Data for the task:

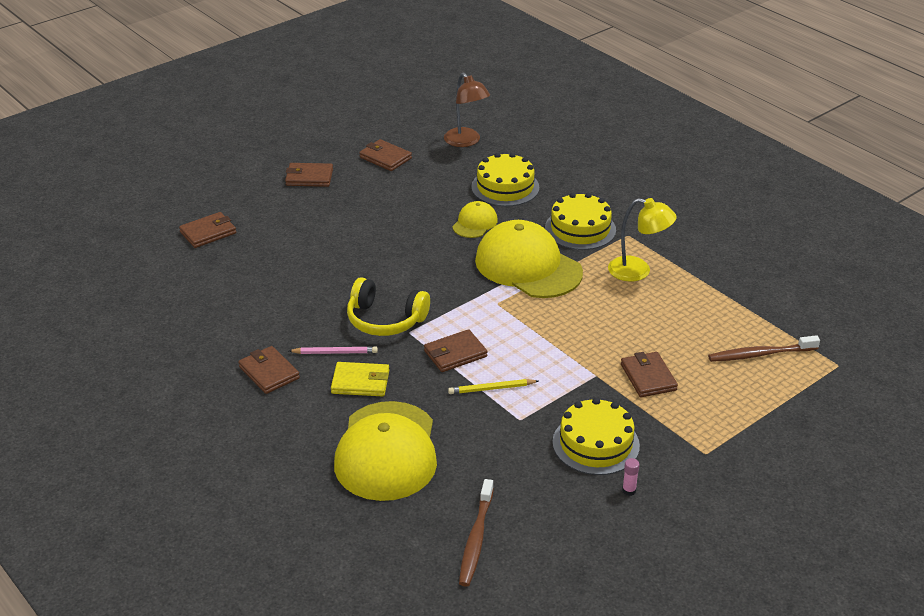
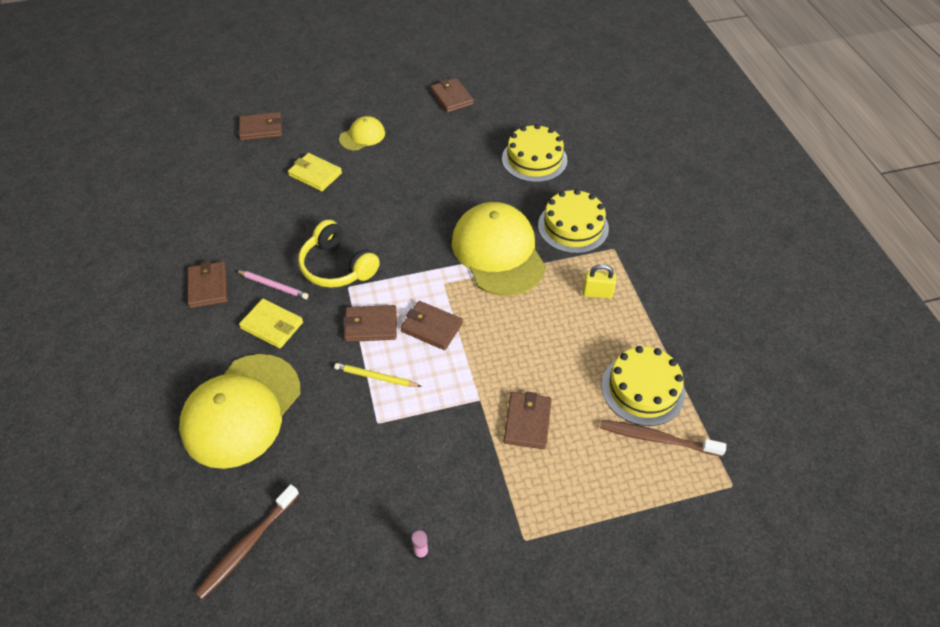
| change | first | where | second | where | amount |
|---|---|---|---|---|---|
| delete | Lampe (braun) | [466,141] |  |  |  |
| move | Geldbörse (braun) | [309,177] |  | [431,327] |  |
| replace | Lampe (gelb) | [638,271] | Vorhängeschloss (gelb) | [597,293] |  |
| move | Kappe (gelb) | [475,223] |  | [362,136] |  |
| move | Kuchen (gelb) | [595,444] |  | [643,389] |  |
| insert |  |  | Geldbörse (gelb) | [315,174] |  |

Problem statement: Please make your reply exactly the lines from the one containing "move | Kappe" through the end of the entries above, and nothing more.

Expected output:
| move | Kappe (gelb) | [475,223] |  | [362,136] |  |
| move | Kuchen (gelb) | [595,444] |  | [643,389] |  |
| insert |  |  | Geldbörse (gelb) | [315,174] |  |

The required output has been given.